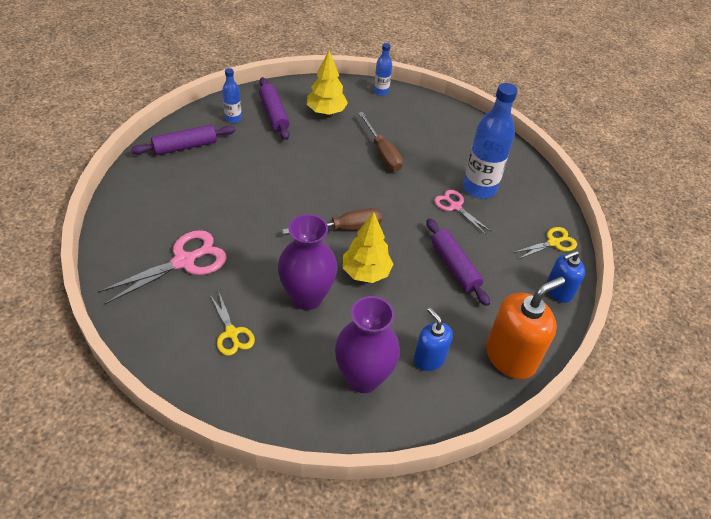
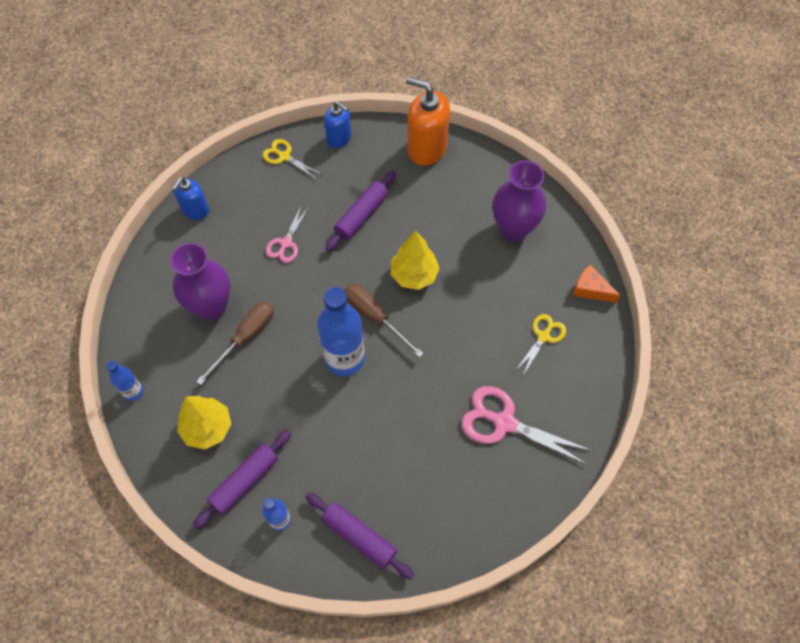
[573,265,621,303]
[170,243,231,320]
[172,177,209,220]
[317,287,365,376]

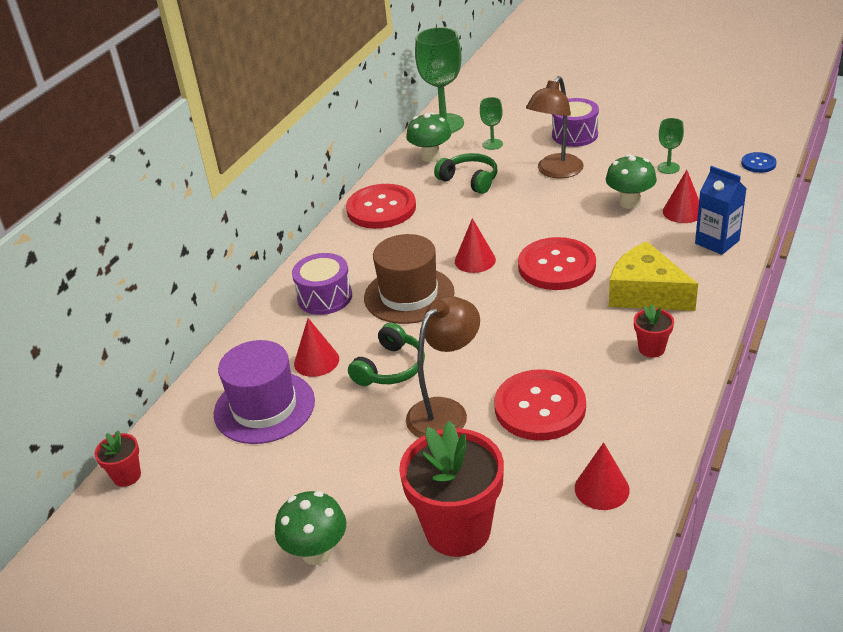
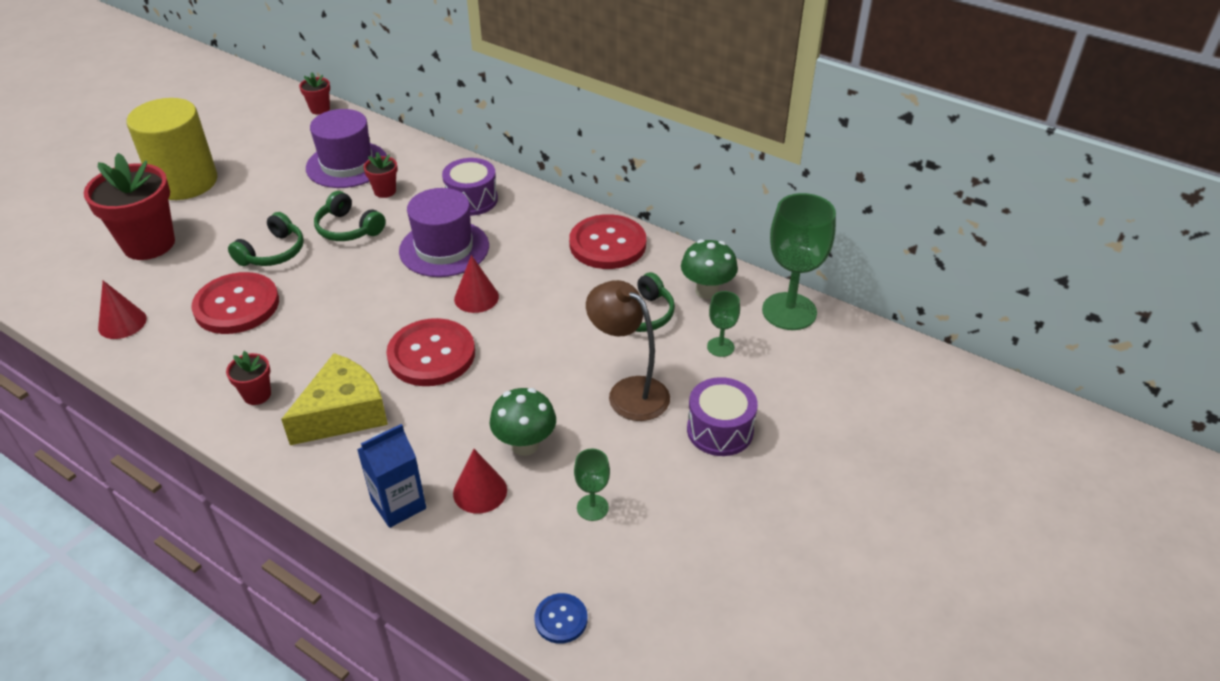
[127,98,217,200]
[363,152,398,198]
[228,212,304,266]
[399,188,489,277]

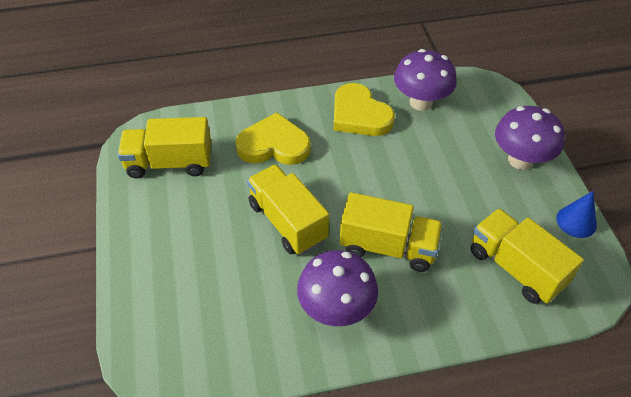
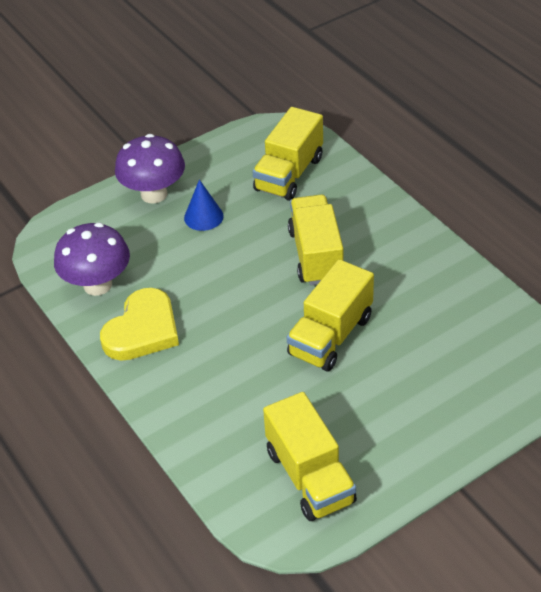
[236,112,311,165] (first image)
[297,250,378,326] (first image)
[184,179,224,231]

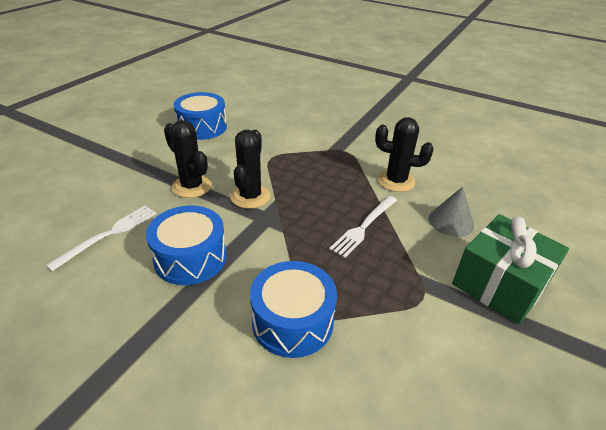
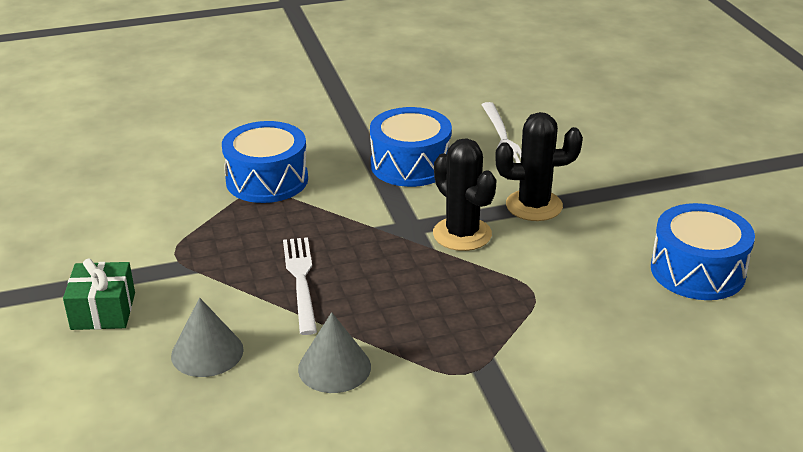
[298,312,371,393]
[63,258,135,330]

******

▸ **Exercise objective**
Copy the line showing "[317,287,365,376]" exactly, along with each line after it through the end of the material above. Pictures stay out.

▸ **Response**
[317,287,365,376]

[127,98,217,200]
[363,152,398,198]
[228,212,304,266]
[399,188,489,277]

[236,112,311,165] (first image)
[297,250,378,326] (first image)
[184,179,224,231]

[298,312,371,393]
[63,258,135,330]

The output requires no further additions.